START DATA TO PROCESS

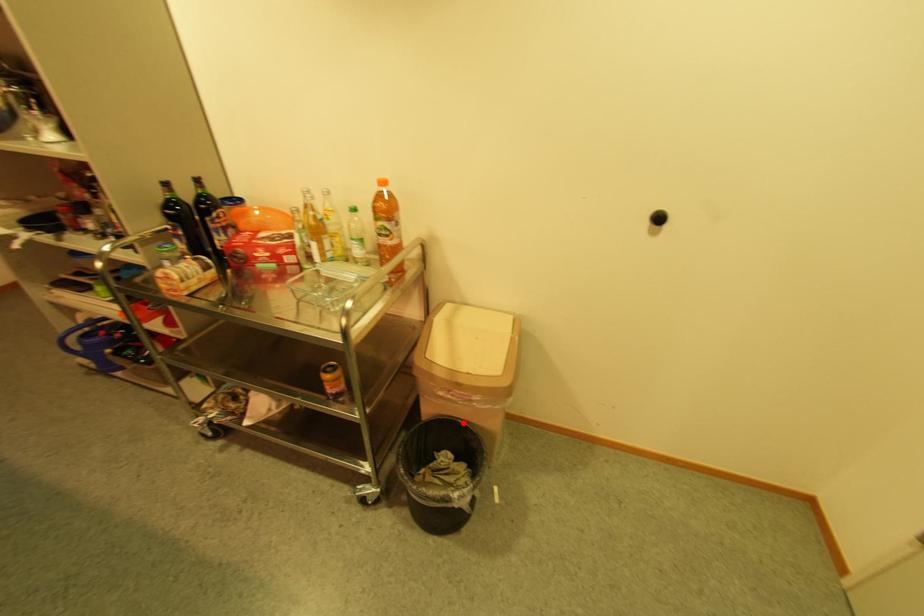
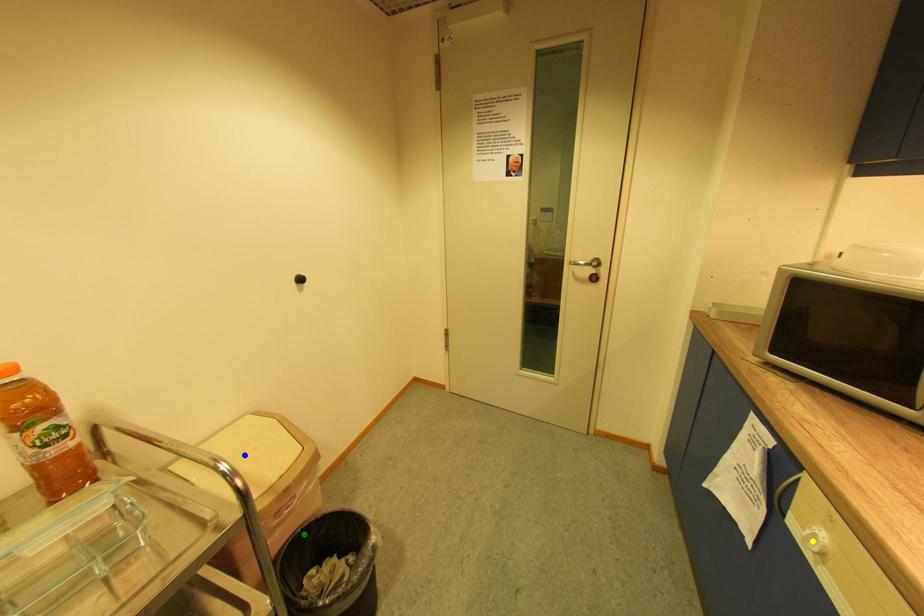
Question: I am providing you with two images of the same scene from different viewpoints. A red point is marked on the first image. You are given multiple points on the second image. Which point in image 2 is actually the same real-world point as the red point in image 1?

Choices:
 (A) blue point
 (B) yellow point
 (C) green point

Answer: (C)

END DATA TO PROCESS

Convert the rows above into a numbered list with one entry per line. Drop the blank lines and leave out the pictures.

1. Question: I am providing you with two images of the same scene from different viewpoints. A red point is marked on the first image. You are given multiple points on the second image. Which point in image 2 is actually the same real-world point as the red point in image 1?
2. Choices:
3.  (A) blue point
4.  (B) yellow point
5.  (C) green point
6. Answer: (C)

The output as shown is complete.